> [Required work]
Restate the full set of records exactly, word for word.

____

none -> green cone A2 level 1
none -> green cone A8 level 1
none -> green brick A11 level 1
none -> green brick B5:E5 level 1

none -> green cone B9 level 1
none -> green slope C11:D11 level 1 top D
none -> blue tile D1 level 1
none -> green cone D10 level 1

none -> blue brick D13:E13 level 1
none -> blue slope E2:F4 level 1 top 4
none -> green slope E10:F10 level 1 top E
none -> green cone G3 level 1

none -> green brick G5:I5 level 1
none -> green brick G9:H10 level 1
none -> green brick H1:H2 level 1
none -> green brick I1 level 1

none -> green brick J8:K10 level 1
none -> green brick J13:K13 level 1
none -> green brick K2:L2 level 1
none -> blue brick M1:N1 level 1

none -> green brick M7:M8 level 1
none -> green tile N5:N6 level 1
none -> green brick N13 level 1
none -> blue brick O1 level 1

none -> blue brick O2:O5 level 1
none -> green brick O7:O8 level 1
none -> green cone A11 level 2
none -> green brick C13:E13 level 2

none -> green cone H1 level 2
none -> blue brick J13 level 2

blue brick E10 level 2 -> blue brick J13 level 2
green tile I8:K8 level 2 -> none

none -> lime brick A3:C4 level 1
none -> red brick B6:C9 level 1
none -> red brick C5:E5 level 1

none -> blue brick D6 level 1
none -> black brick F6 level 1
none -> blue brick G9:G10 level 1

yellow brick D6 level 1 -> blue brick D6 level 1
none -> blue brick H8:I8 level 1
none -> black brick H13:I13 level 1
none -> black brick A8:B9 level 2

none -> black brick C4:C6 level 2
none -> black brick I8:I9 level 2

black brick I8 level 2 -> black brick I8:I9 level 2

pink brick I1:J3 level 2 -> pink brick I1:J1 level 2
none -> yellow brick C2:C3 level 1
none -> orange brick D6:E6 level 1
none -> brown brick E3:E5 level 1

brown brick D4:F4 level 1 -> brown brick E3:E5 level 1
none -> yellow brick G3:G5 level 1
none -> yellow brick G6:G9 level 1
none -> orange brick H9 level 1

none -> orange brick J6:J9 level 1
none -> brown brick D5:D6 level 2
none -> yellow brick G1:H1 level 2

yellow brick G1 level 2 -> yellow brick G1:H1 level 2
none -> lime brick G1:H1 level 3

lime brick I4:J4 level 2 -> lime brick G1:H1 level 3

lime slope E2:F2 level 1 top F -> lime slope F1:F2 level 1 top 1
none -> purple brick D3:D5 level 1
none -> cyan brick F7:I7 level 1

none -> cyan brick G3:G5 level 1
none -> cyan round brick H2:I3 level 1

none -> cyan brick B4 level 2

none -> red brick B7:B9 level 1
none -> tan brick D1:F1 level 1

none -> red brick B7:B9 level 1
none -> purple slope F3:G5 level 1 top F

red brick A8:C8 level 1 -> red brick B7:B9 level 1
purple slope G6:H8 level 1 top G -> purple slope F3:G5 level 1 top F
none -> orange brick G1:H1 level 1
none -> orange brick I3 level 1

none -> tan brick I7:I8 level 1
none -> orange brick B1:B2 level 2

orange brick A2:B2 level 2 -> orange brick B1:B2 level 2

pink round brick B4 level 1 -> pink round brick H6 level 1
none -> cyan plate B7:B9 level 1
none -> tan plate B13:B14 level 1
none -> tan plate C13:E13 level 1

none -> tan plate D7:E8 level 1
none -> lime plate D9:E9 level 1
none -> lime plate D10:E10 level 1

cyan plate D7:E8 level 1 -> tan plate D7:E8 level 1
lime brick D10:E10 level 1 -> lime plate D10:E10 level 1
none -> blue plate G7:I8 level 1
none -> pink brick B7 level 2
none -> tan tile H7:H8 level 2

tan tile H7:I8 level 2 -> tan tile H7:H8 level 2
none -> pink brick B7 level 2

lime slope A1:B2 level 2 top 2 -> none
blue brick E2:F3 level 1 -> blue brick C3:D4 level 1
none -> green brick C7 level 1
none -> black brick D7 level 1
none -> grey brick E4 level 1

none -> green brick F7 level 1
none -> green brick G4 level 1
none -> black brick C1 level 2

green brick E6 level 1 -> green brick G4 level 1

____

> [Answer area]
none -> green cone A2 level 1
none -> green cone A8 level 1
none -> green brick A11 level 1
none -> green brick B5:E5 level 1

none -> green cone B9 level 1
none -> green slope C11:D11 level 1 top D
none -> blue tile D1 level 1
none -> green cone D10 level 1

none -> blue brick D13:E13 level 1
none -> blue slope E2:F4 level 1 top 4
none -> green slope E10:F10 level 1 top E
none -> green cone G3 level 1

none -> green brick G5:I5 level 1
none -> green brick G9:H10 level 1
none -> green brick H1:H2 level 1
none -> green brick I1 level 1

none -> green brick J8:K10 level 1
none -> green brick J13:K13 level 1
none -> green brick K2:L2 level 1
none -> blue brick M1:N1 level 1

none -> green brick M7:M8 level 1
none -> green tile N5:N6 level 1
none -> green brick N13 level 1
none -> blue brick O1 level 1

none -> blue brick O2:O5 level 1
none -> green brick O7:O8 level 1
none -> green cone A11 level 2
none -> green brick C13:E13 level 2

none -> green cone H1 level 2
none -> blue brick J13 level 2

blue brick E10 level 2 -> blue brick J13 level 2
green tile I8:K8 level 2 -> none

none -> lime brick A3:C4 level 1
none -> red brick B6:C9 level 1
none -> red brick C5:E5 level 1

none -> blue brick D6 level 1
none -> black brick F6 level 1
none -> blue brick G9:G10 level 1

yellow brick D6 level 1 -> blue brick D6 level 1
none -> blue brick H8:I8 level 1
none -> black brick H13:I13 level 1
none -> black brick A8:B9 level 2

none -> black brick C4:C6 level 2
none -> black brick I8:I9 level 2

black brick I8 level 2 -> black brick I8:I9 level 2

pink brick I1:J3 level 2 -> pink brick I1:J1 level 2
none -> yellow brick C2:C3 level 1
none -> orange brick D6:E6 level 1
none -> brown brick E3:E5 level 1

brown brick D4:F4 level 1 -> brown brick E3:E5 level 1
none -> yellow brick G3:G5 level 1
none -> yellow brick G6:G9 level 1
none -> orange brick H9 level 1

none -> orange brick J6:J9 level 1
none -> brown brick D5:D6 level 2
none -> yellow brick G1:H1 level 2

yellow brick G1 level 2 -> yellow brick G1:H1 level 2
none -> lime brick G1:H1 level 3

lime brick I4:J4 level 2 -> lime brick G1:H1 level 3

lime slope E2:F2 level 1 top F -> lime slope F1:F2 level 1 top 1
none -> purple brick D3:D5 level 1
none -> cyan brick F7:I7 level 1

none -> cyan brick G3:G5 level 1
none -> cyan round brick H2:I3 level 1

none -> cyan brick B4 level 2

none -> red brick B7:B9 level 1
none -> tan brick D1:F1 level 1

none -> red brick B7:B9 level 1
none -> purple slope F3:G5 level 1 top F

red brick A8:C8 level 1 -> red brick B7:B9 level 1
purple slope G6:H8 level 1 top G -> purple slope F3:G5 level 1 top F
none -> orange brick G1:H1 level 1
none -> orange brick I3 level 1

none -> tan brick I7:I8 level 1
none -> orange brick B1:B2 level 2

orange brick A2:B2 level 2 -> orange brick B1:B2 level 2

pink round brick B4 level 1 -> pink round brick H6 level 1
none -> cyan plate B7:B9 level 1
none -> tan plate B13:B14 level 1
none -> tan plate C13:E13 level 1

none -> tan plate D7:E8 level 1
none -> lime plate D9:E9 level 1
none -> lime plate D10:E10 level 1

cyan plate D7:E8 level 1 -> tan plate D7:E8 level 1
lime brick D10:E10 level 1 -> lime plate D10:E10 level 1
none -> blue plate G7:I8 level 1
none -> pink brick B7 level 2
none -> tan tile H7:H8 level 2

tan tile H7:I8 level 2 -> tan tile H7:H8 level 2
none -> pink brick B7 level 2

lime slope A1:B2 level 2 top 2 -> none
blue brick E2:F3 level 1 -> blue brick C3:D4 level 1
none -> green brick C7 level 1
none -> black brick D7 level 1
none -> grey brick E4 level 1

none -> green brick F7 level 1
none -> green brick G4 level 1
none -> black brick C1 level 2

green brick E6 level 1 -> green brick G4 level 1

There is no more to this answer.